- Aim of the task
Print every line below that comes at or after the line containing "BUTTON pin SIG: D5 -> RX", exactly as written.

- Version difference data
------------------------
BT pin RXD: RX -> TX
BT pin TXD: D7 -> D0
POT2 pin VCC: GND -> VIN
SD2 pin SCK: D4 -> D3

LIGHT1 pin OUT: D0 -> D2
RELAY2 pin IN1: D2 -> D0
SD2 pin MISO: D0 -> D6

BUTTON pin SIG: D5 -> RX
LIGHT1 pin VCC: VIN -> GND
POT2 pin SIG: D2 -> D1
------------------------
- Solution for this problem
BUTTON pin SIG: D5 -> RX
LIGHT1 pin VCC: VIN -> GND
POT2 pin SIG: D2 -> D1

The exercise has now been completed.